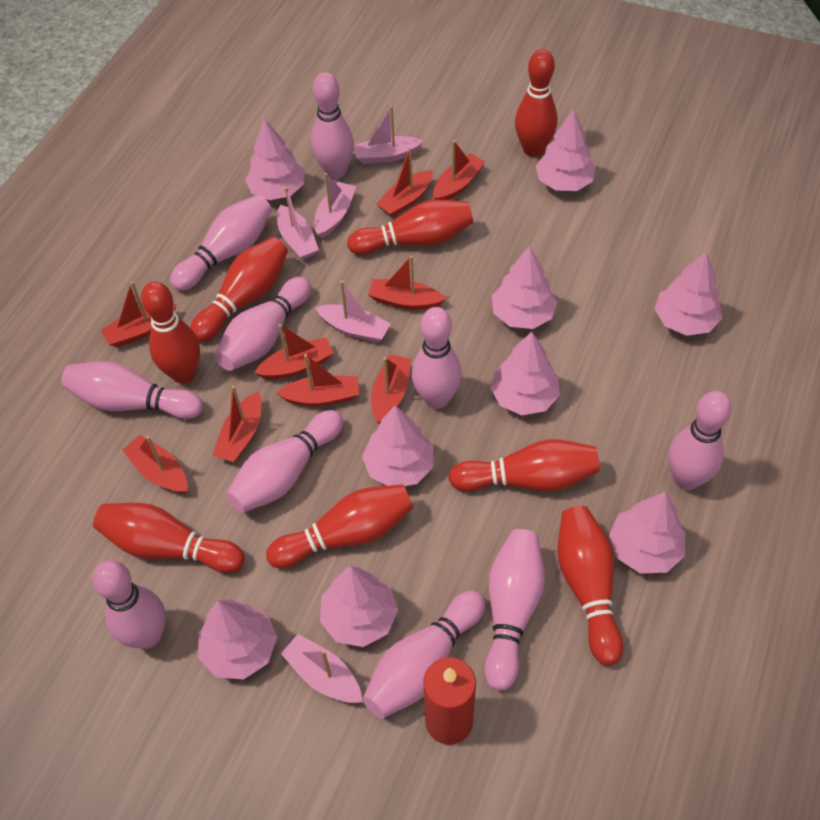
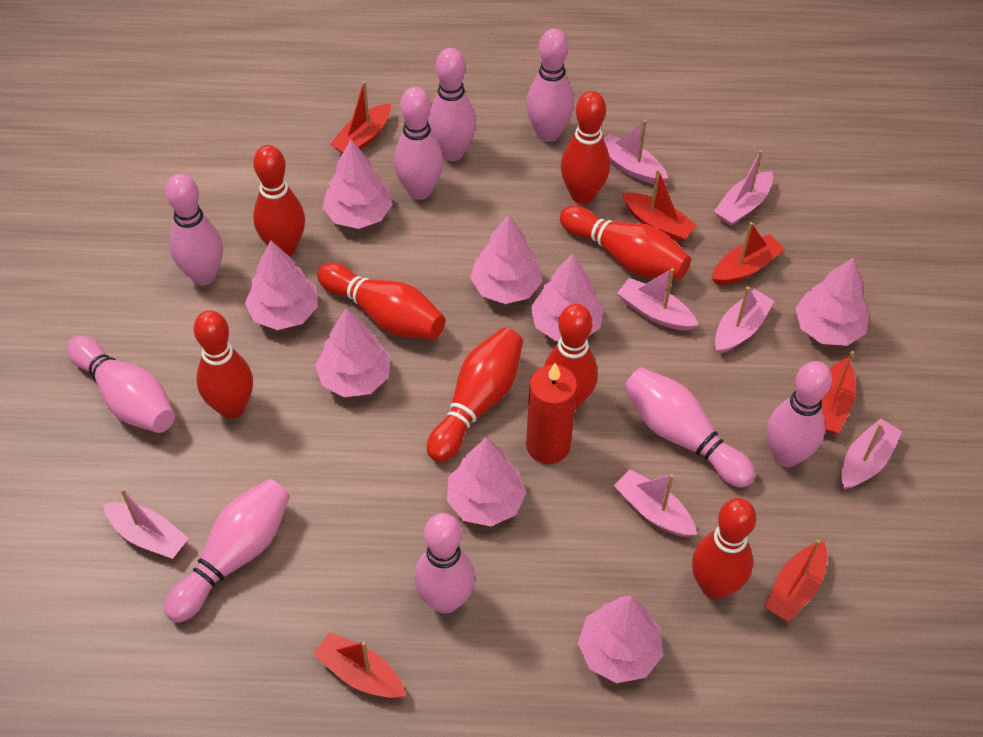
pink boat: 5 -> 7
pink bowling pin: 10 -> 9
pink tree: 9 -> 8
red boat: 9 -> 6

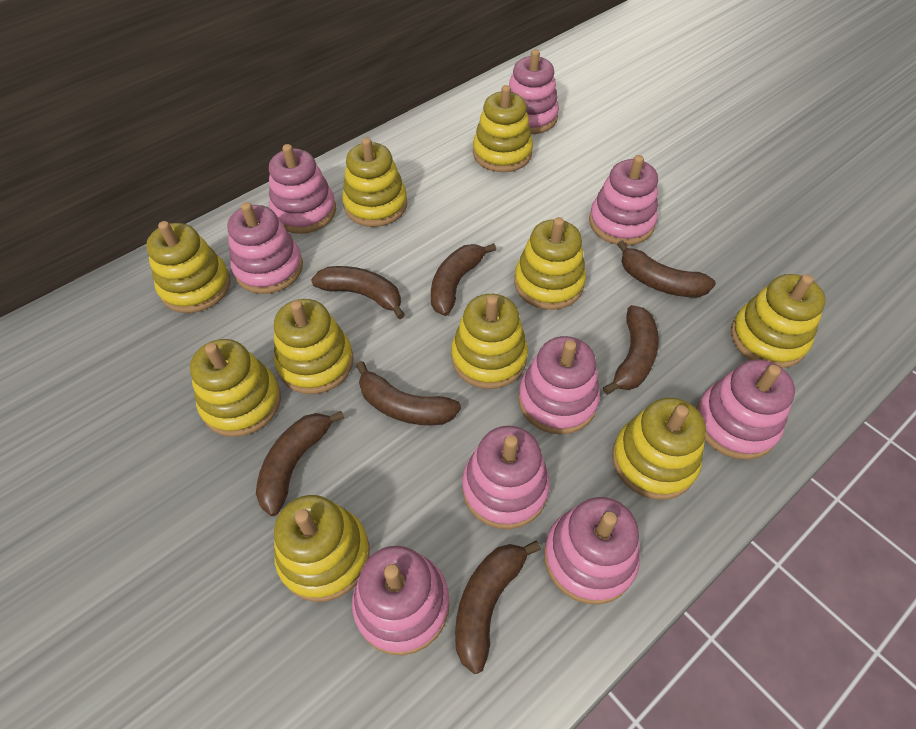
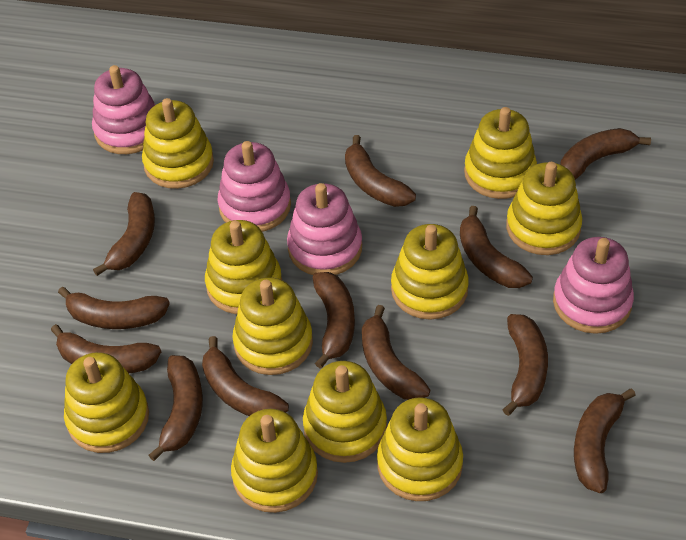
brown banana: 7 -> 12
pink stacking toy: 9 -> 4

Instructions to follow:
Please reproduce the whole listing exactly; the pictures stay out.

Result of this exercise:
pink boat: 5 -> 7
pink bowling pin: 10 -> 9
pink tree: 9 -> 8
red boat: 9 -> 6

brown banana: 7 -> 12
pink stacking toy: 9 -> 4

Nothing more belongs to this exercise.